*Task directions*. In the listing below, find each line holding "brown" and copy it.

*Exercise inputs*.
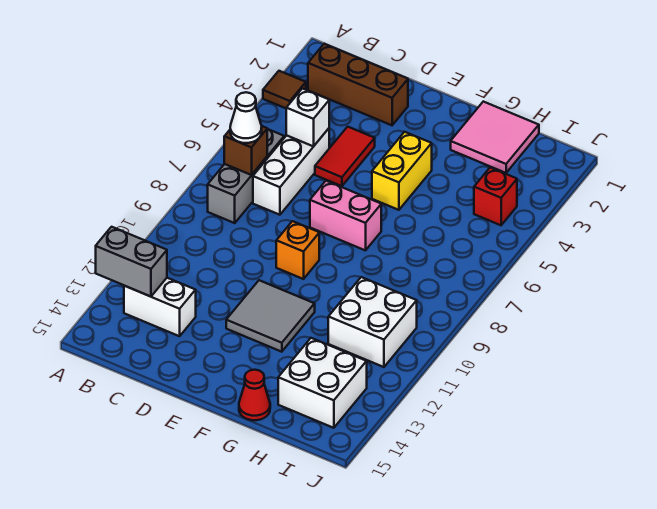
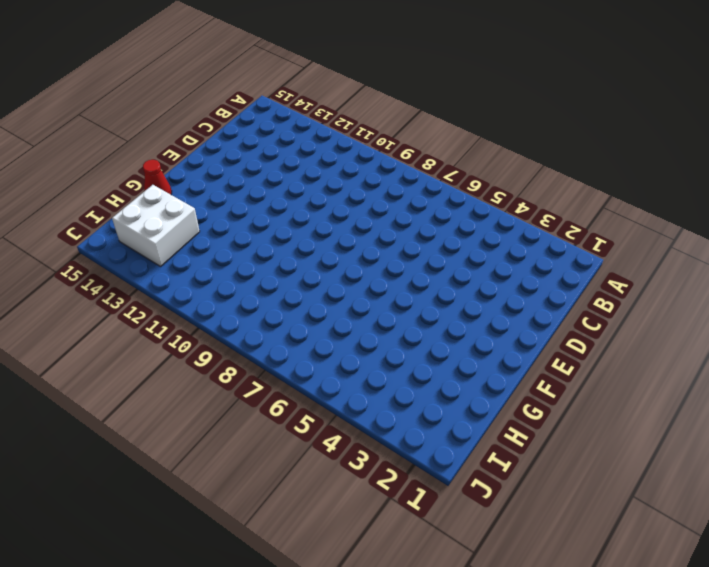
none -> brown tile A3 level 1
none -> brown brick B2:D2 level 1
none -> grey brick B6:B8 level 1

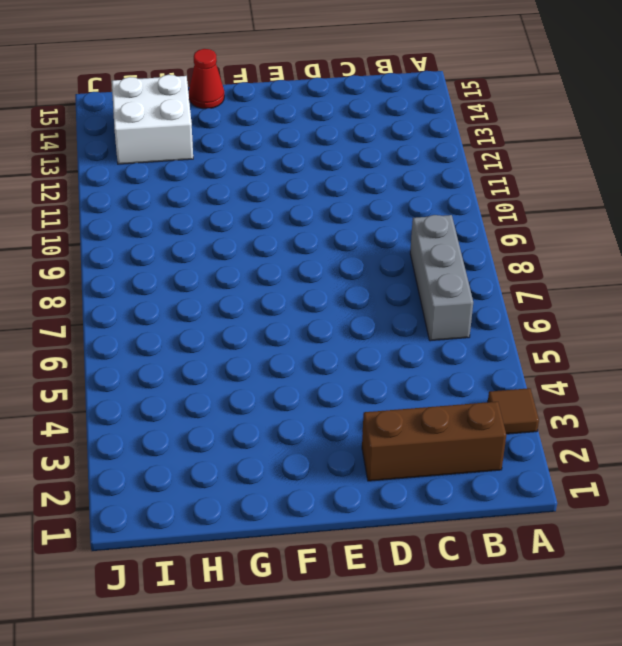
none -> white brick B13:C13 level 1
none -> white brick C5:C7 level 1
none -> red tile D4:D5 level 1

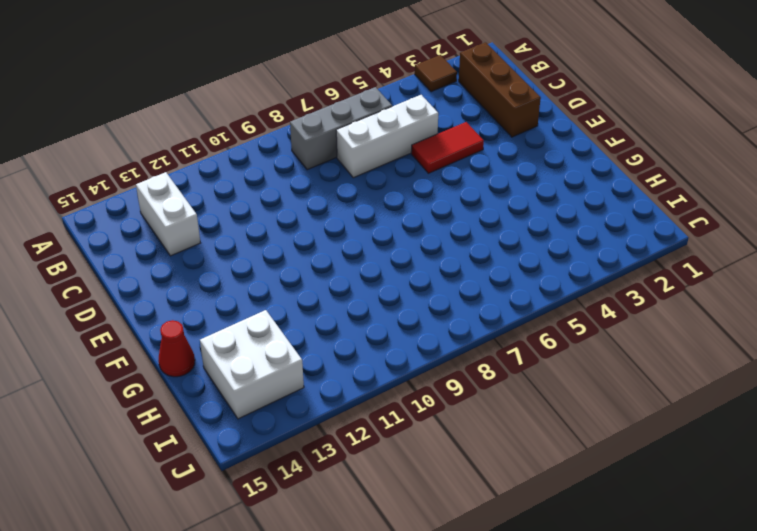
none -> pink brick E7:F7 level 1
none -> orange brick E9 level 1
none -> grey tile E11:F12 level 1

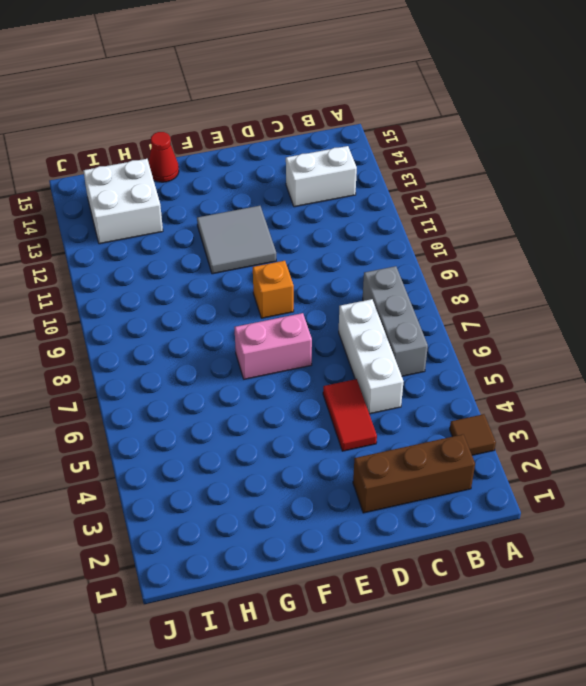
none -> yellow brick F4:F5 level 1
none -> pink tile G1:H2 level 1
none -> white brick H10:I11 level 1

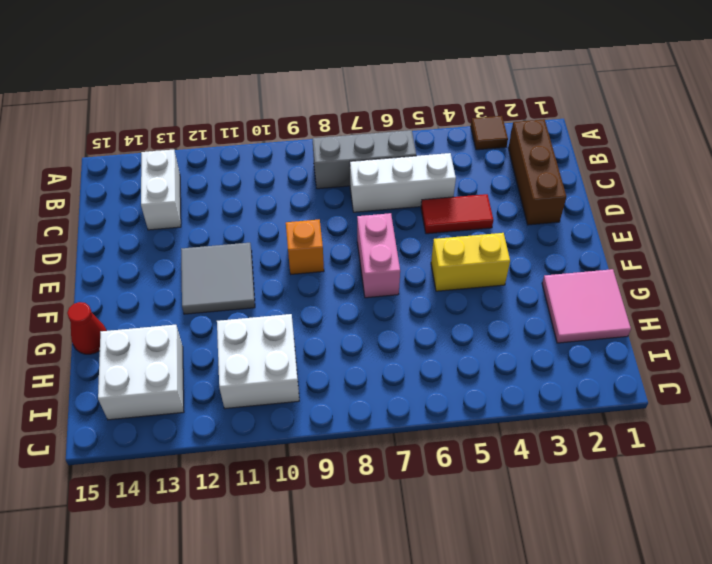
none -> red brick I4 level 1
none -> grey brick A13:B13 level 2
none -> brown brick B7 level 2

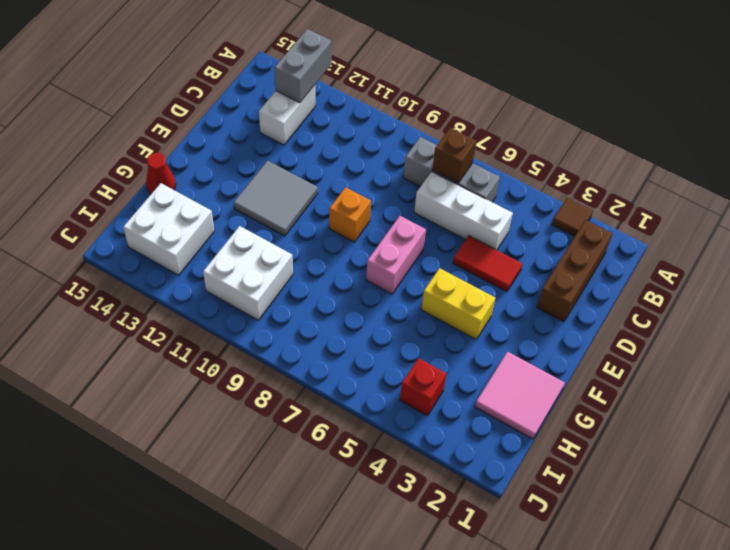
none -> white brick C5 level 2
none -> white cone B7 level 3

*Answer for the task*.
none -> brown tile A3 level 1
none -> brown brick B2:D2 level 1
none -> brown brick B7 level 2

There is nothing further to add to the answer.